__Entries shown__.
>>>>>

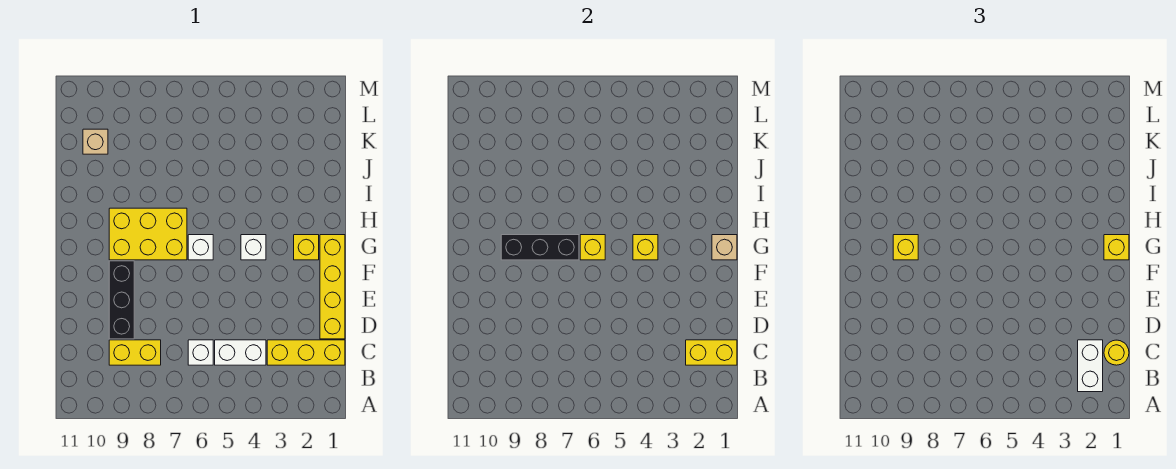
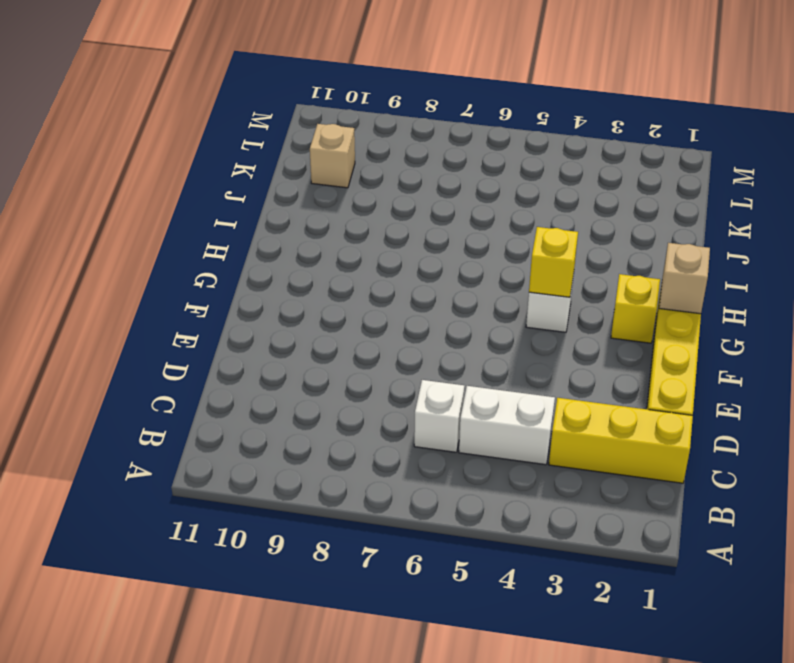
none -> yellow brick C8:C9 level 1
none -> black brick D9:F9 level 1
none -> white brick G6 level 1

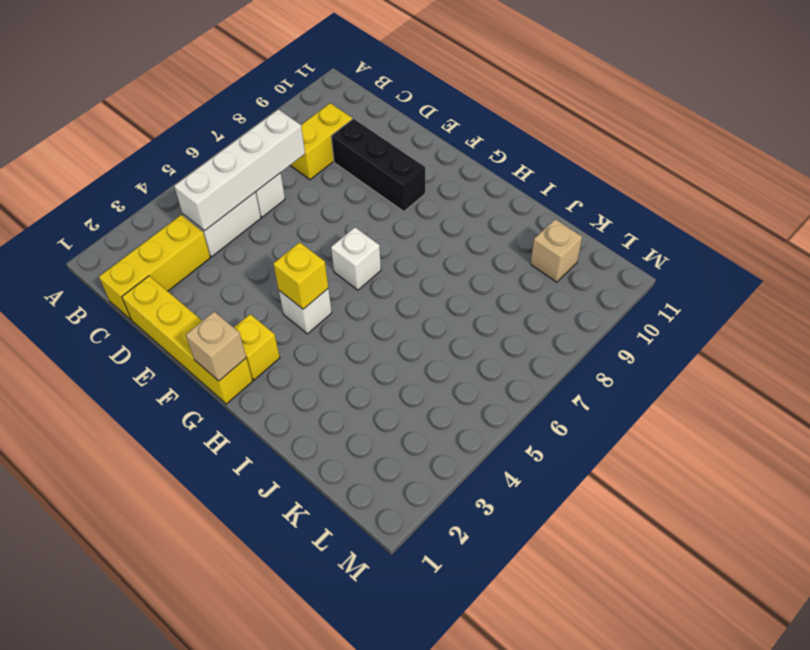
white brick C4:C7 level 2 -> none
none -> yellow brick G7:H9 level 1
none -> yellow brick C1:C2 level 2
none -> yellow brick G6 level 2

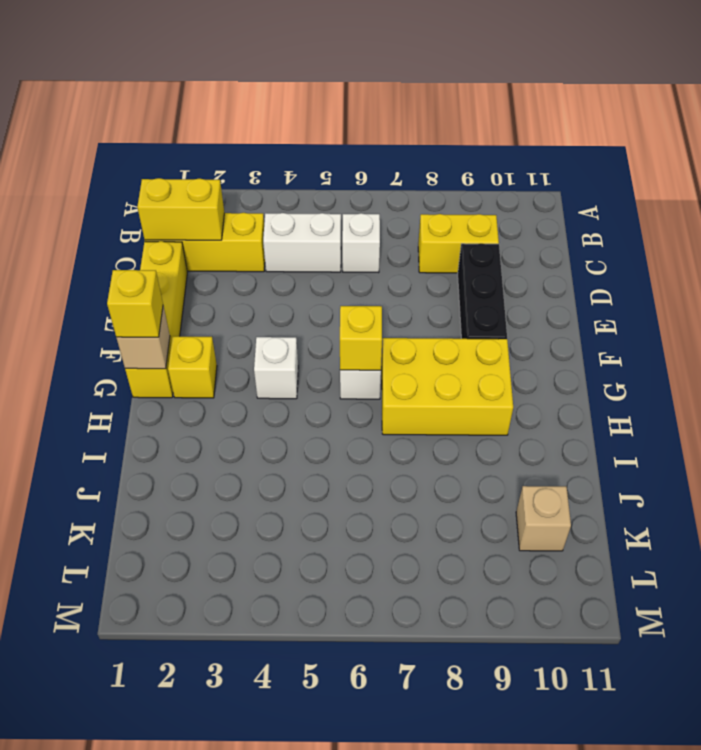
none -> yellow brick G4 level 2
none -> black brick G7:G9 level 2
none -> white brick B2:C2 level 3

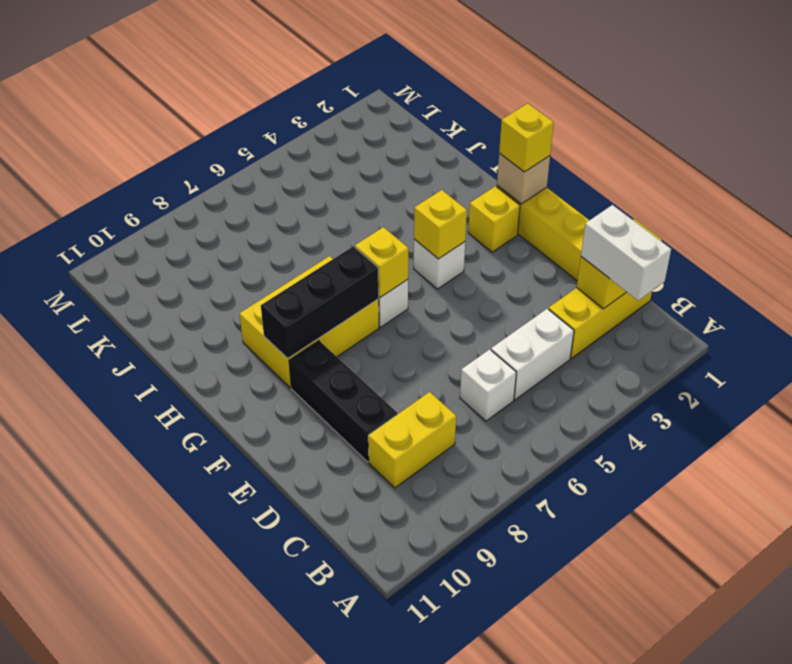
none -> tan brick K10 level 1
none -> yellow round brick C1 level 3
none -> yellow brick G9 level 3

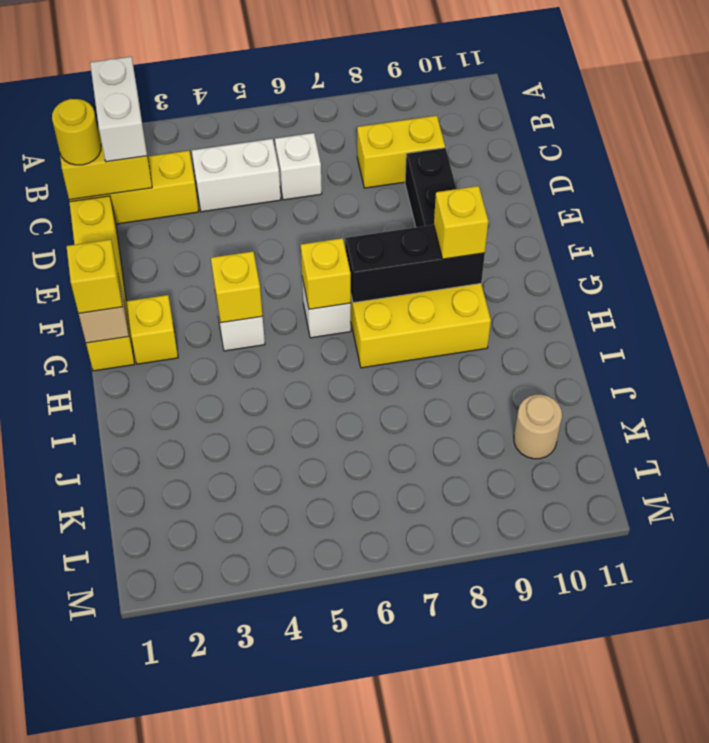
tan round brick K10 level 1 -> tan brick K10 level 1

<<<<<
>>>>>

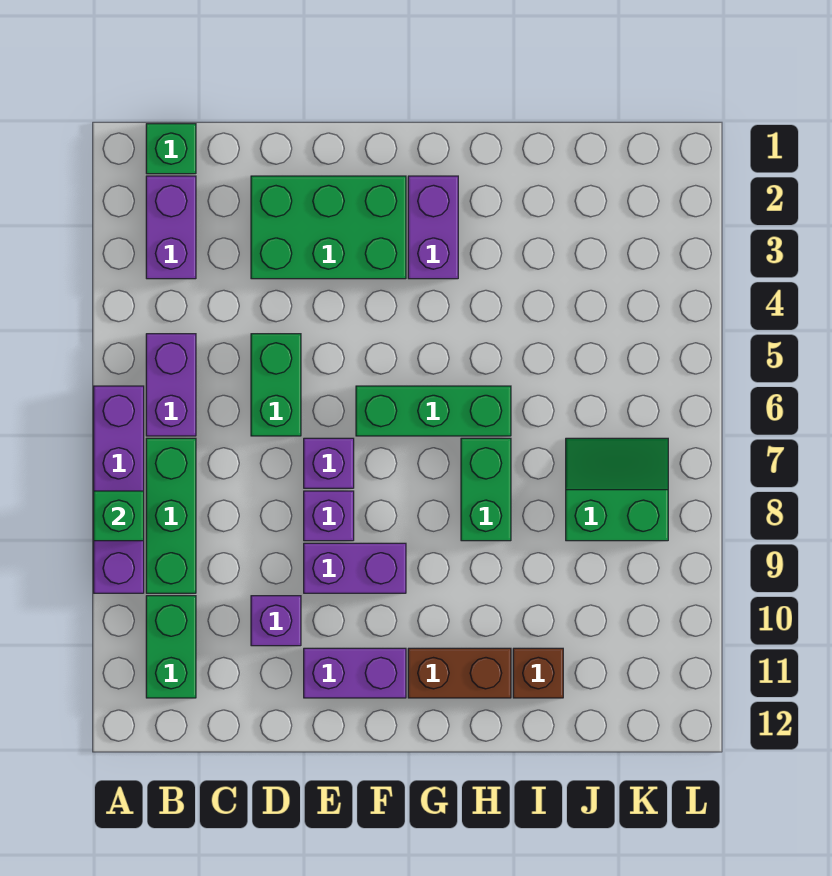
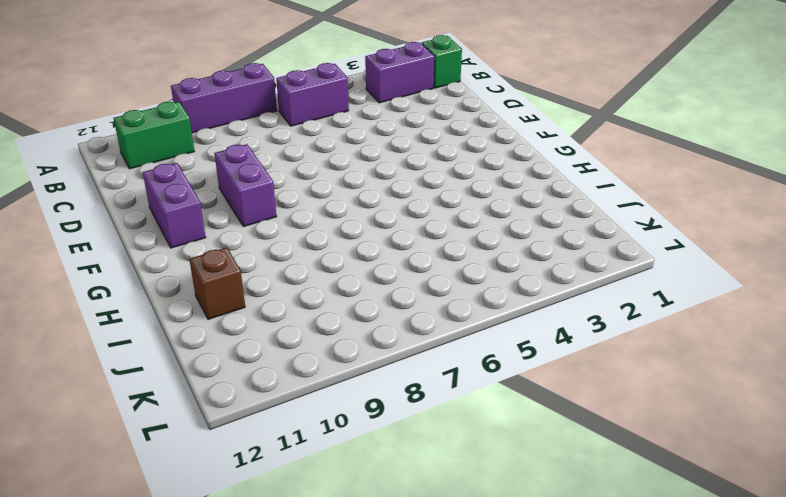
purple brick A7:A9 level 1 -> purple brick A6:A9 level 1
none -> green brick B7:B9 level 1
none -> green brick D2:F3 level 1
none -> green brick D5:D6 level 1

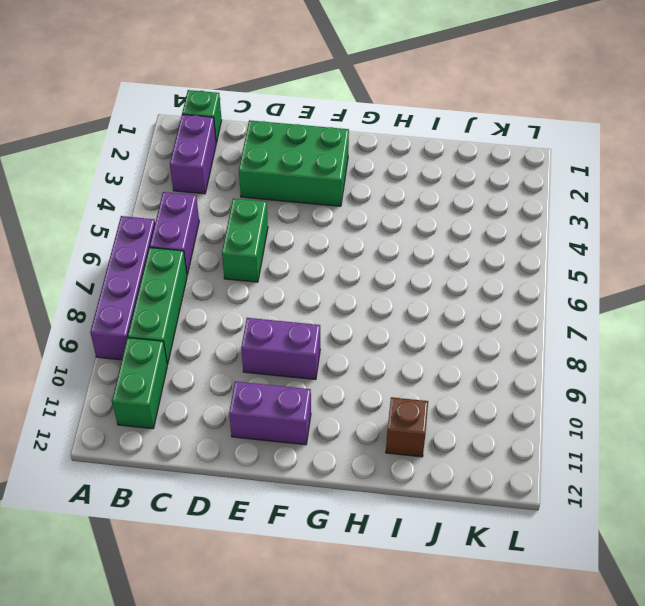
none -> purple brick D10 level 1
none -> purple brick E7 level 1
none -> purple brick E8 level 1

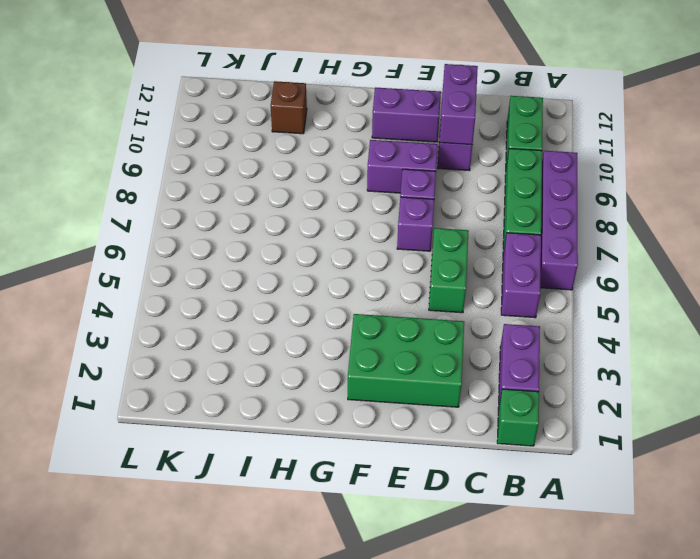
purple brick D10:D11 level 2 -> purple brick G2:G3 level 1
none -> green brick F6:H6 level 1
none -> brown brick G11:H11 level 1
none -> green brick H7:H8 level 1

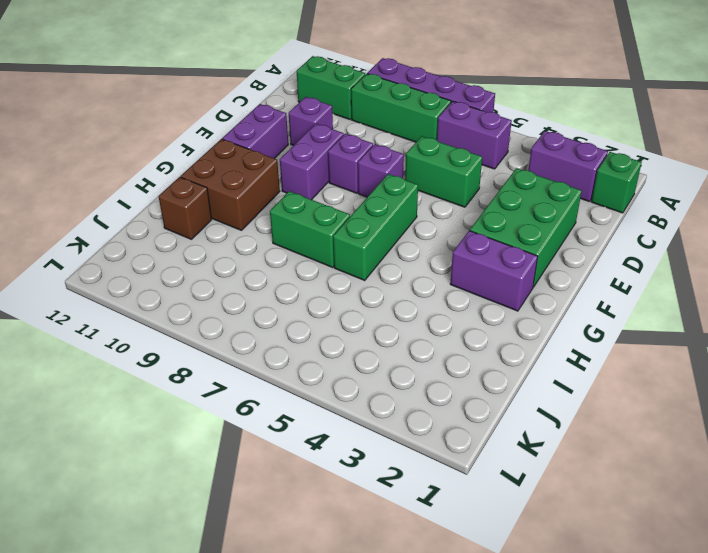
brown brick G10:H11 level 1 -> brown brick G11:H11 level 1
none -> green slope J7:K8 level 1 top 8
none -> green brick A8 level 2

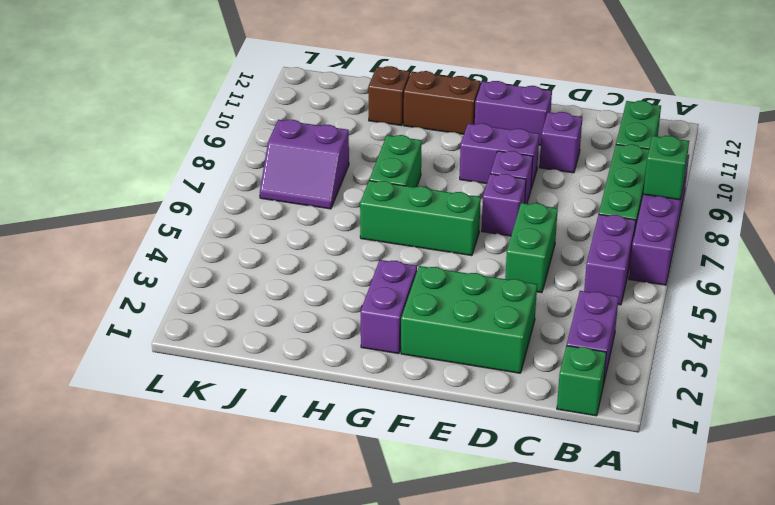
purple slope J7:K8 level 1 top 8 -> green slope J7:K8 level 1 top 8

<<<<<

__Aim of the exercise__. Count every line above that holds the string "yellow" and give the total, nothing more.

__Task response__. 7